==== Records for the task ====
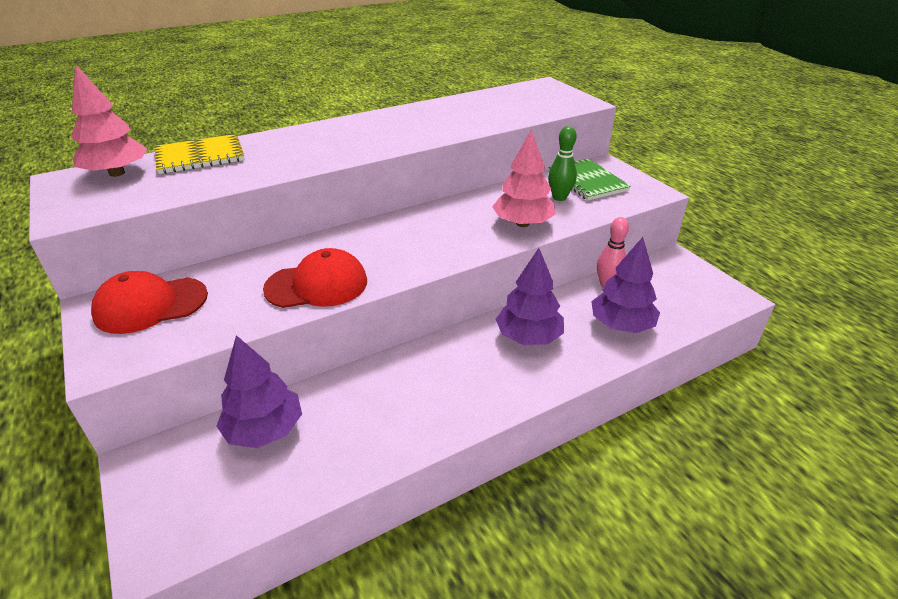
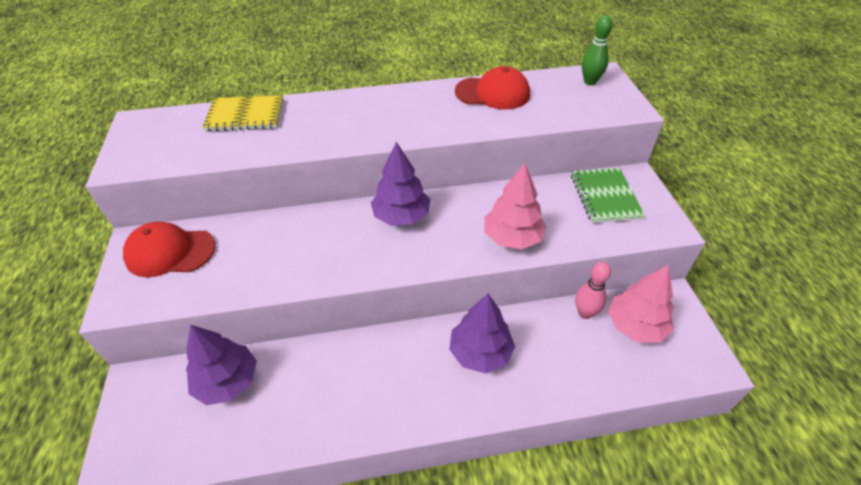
camera: 20 degrees right, 10 degrees up
(117, 173) = (176, 123): pink tree -> pink tree (635, 325)
(317, 285) = (300, 265): red cap -> red cap (493, 93)
(559, 197) = (565, 212): green bowling pin -> green bowling pin (590, 82)
(621, 325) = (575, 365): purple tree -> purple tree (401, 216)

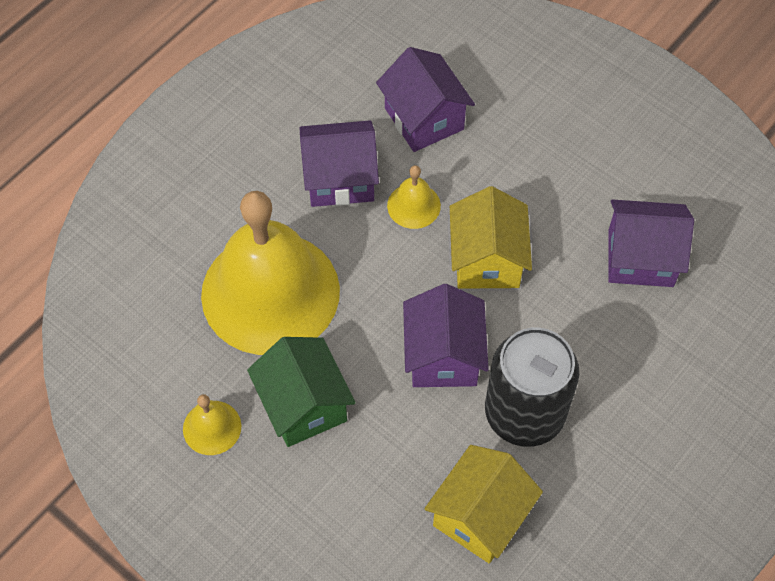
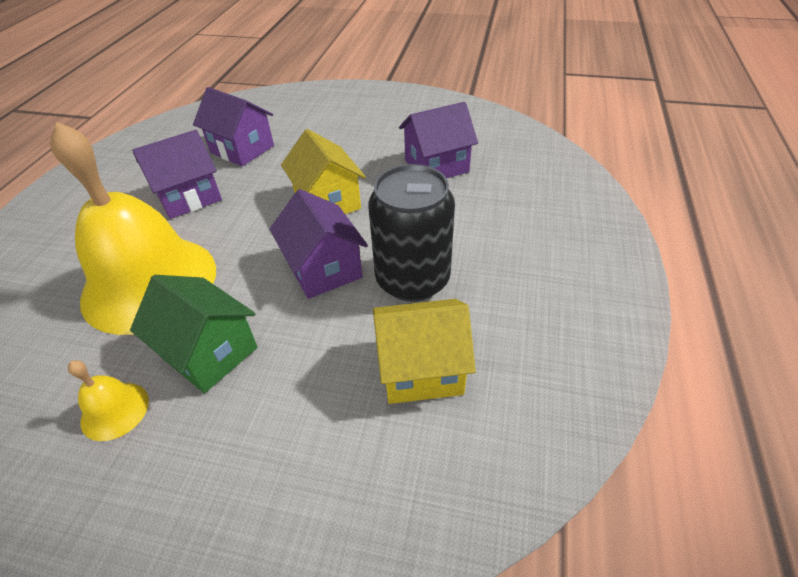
camera: 25 degrees left, 15 degrees down
(413, 205) = (255, 192): yellow bell -> none
(480, 516) = (421, 369): yellow house -> yellow house turned 75 degrees clockwise

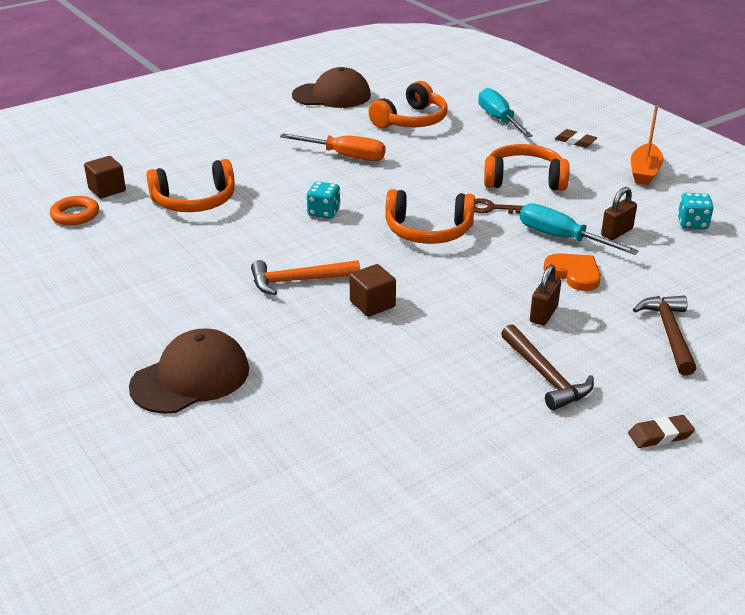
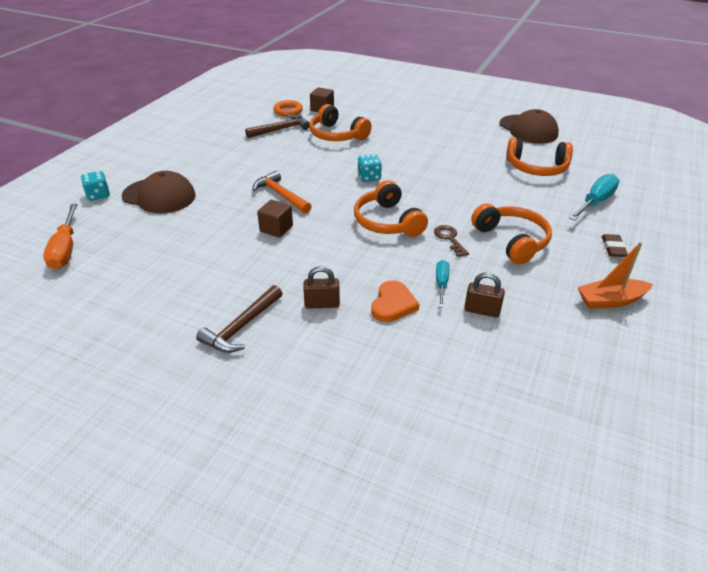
camera: 60 degrees right, 5 degrees up
(345, 156) = (450, 161): orange screwdriver -> orange screwdriver (65, 249)
(561, 238) = (441, 283): turquoise screwdriver -> turquoise screwdriver, size x0.60
(660, 435) = (199, 407): brown eraser -> none
(669, 334) = (346, 380): brown hammer -> brown hammer (280, 129)
(692, 223) = (549, 353): turquoise dice -> turquoise dice (98, 195)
====
* _Work order_
Examine the entries and report how many of their lines contain the string "screwdriver", giving no more than the number.

* _Written answer_
2